[AIM] Update the entries by changing every "counterclockwise" to "clockwise" and leaving all other text as it is. Omit the picture lines from your answer.

(Dataset records)
>> start
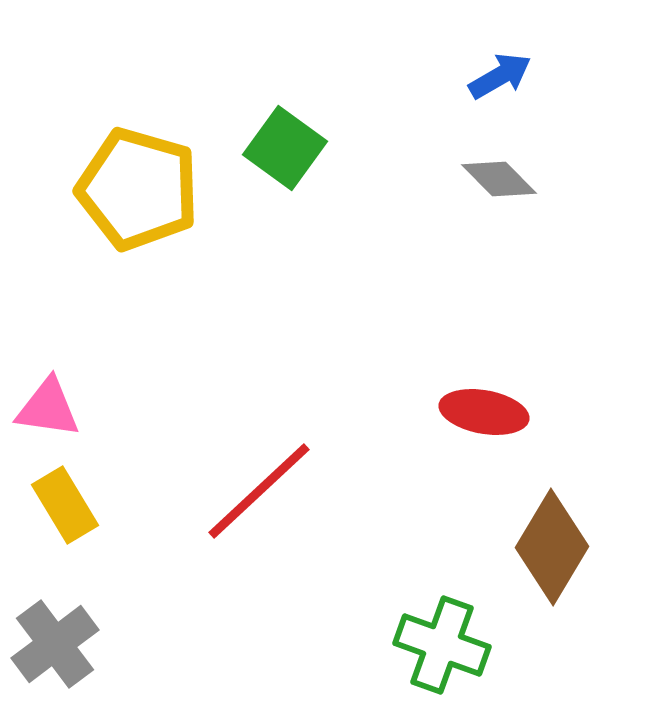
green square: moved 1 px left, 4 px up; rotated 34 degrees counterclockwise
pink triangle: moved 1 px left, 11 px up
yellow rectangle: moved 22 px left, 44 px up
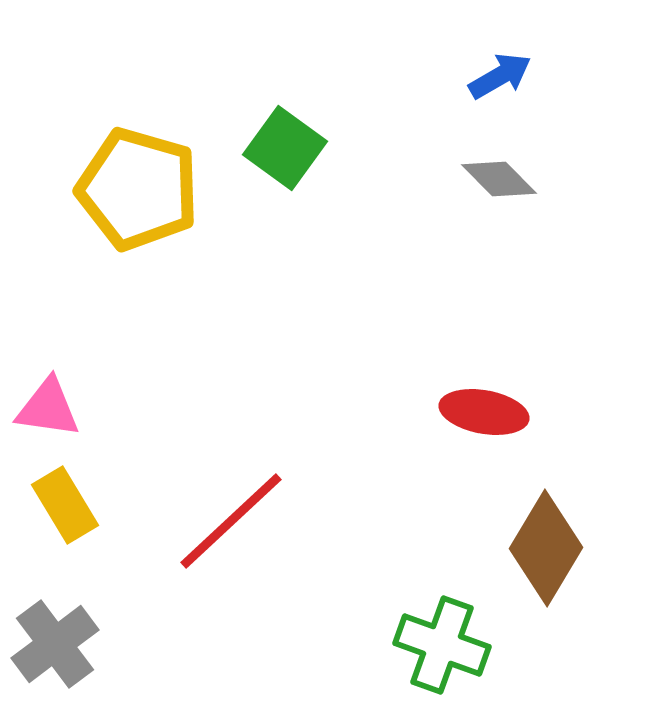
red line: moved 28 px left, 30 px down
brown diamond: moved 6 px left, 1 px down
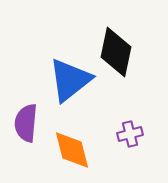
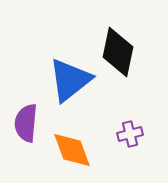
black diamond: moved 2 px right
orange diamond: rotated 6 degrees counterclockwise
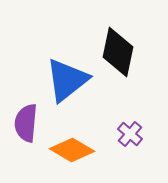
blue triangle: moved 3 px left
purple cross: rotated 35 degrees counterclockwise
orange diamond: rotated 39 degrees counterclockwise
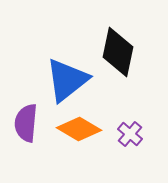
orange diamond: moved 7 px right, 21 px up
>> end
[WORKED SOLUTION]
green square: moved 1 px left, 4 px up; rotated 34 degrees clockwise
pink triangle: moved 1 px left, 11 px up
yellow rectangle: moved 22 px left, 44 px up
red line: moved 28 px left, 30 px down
brown diamond: moved 6 px left, 1 px down
black diamond: moved 2 px right
orange diamond: rotated 6 degrees clockwise
blue triangle: moved 3 px left
purple cross: rotated 35 degrees clockwise
orange diamond: rotated 39 degrees clockwise
orange diamond: moved 7 px right, 21 px up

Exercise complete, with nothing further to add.